How to complete this task> Set the data down exactly as it stands, and keep its pictures out.

##### Dataset excerpt

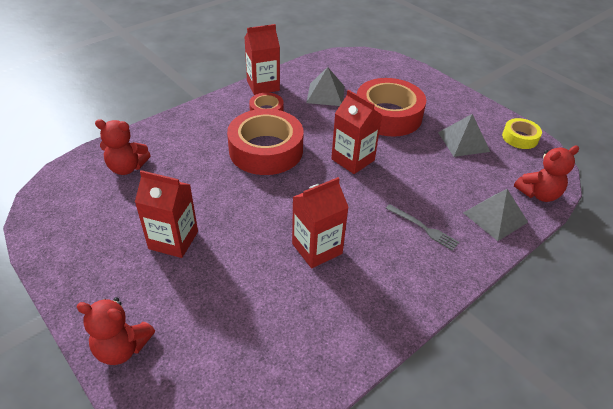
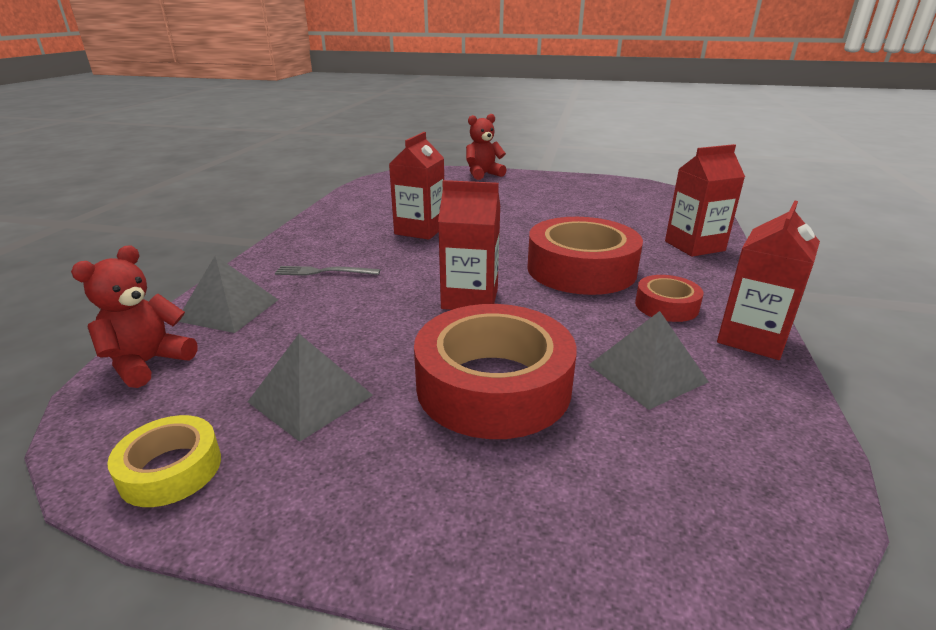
camera: 145 degrees right, 15 degrees down
(127, 167) = (661, 217): red teddy bear -> none
(173, 240) = (536, 203): red carton -> red carton (694, 246)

##########

Response to this exercise>
camera: 145 degrees right, 15 degrees down
(127, 167) = (661, 217): red teddy bear -> none
(173, 240) = (536, 203): red carton -> red carton (694, 246)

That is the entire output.